(Records contained in a dataset)
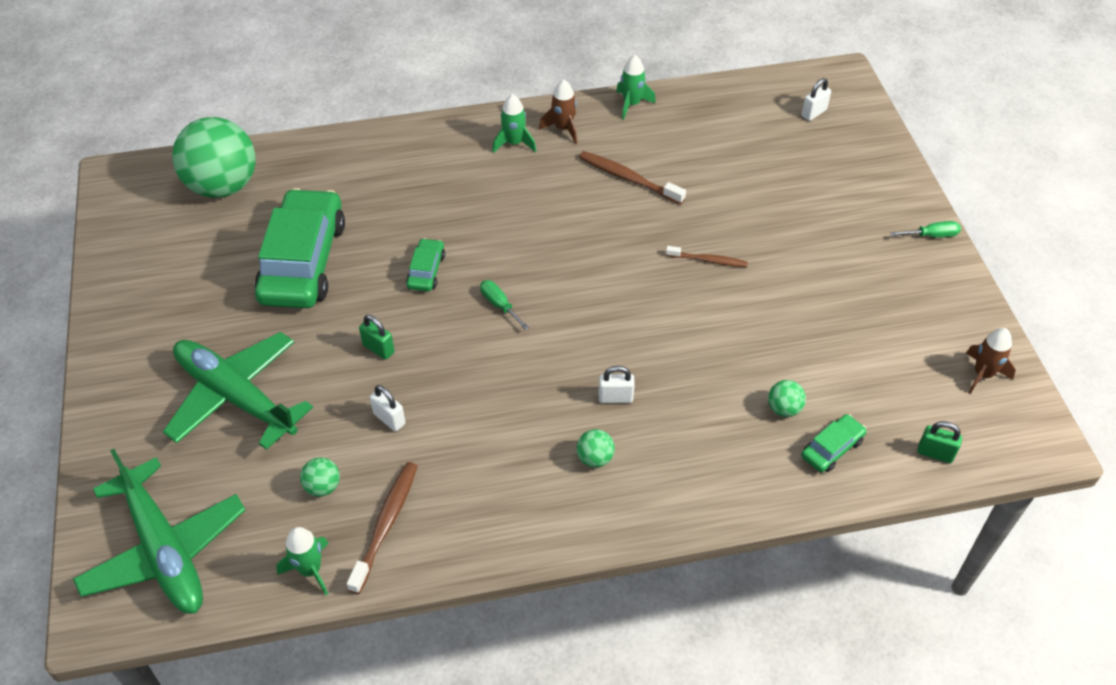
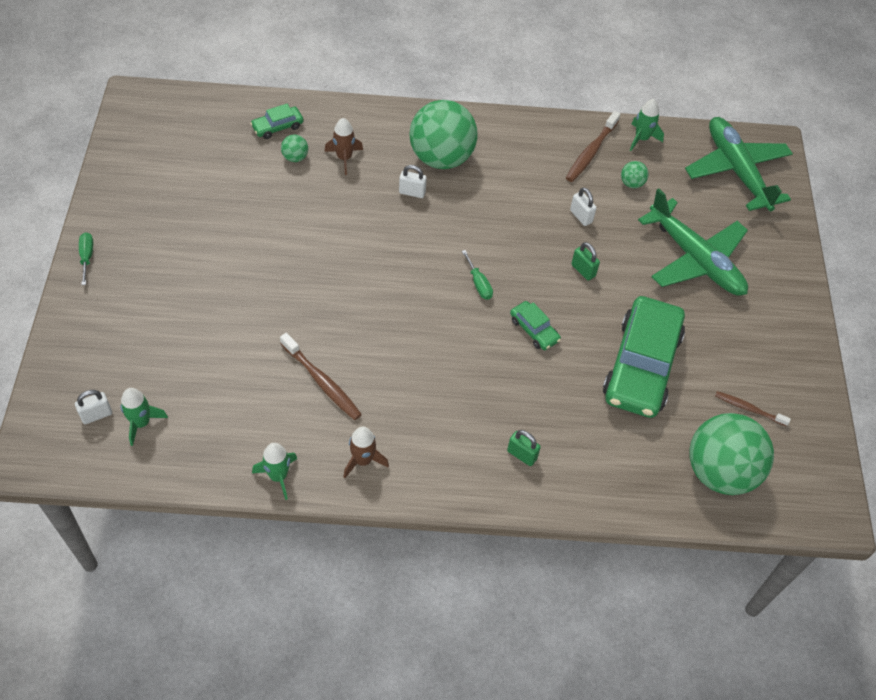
camera: 170 degrees left, 5 degrees up
(426, 271) = (534, 330): green car -> green car turned 60 degrees counterclockwise
(514, 143) = (419, 454): green rocket -> green rocket (141, 423)
(595, 458) = (441, 158): green ball -> green ball, size x2.48
(708, 260) = (290, 281): brown toothbrush -> brown toothbrush (749, 409)
(932, 235) = (87, 257): green screwdriver -> green screwdriver turned 75 degrees clockwise
(935, 453) = (211, 108): green padlock -> green padlock (522, 455)
(982, 374) = (138, 146): brown rocket -> brown rocket (344, 158)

* [Task statement]
Return every line of the preceding records in which the word "green" appears.

* [Final answer]
(426, 271) = (534, 330): green car -> green car turned 60 degrees counterclockwise
(514, 143) = (419, 454): green rocket -> green rocket (141, 423)
(595, 458) = (441, 158): green ball -> green ball, size x2.48
(932, 235) = (87, 257): green screwdriver -> green screwdriver turned 75 degrees clockwise
(935, 453) = (211, 108): green padlock -> green padlock (522, 455)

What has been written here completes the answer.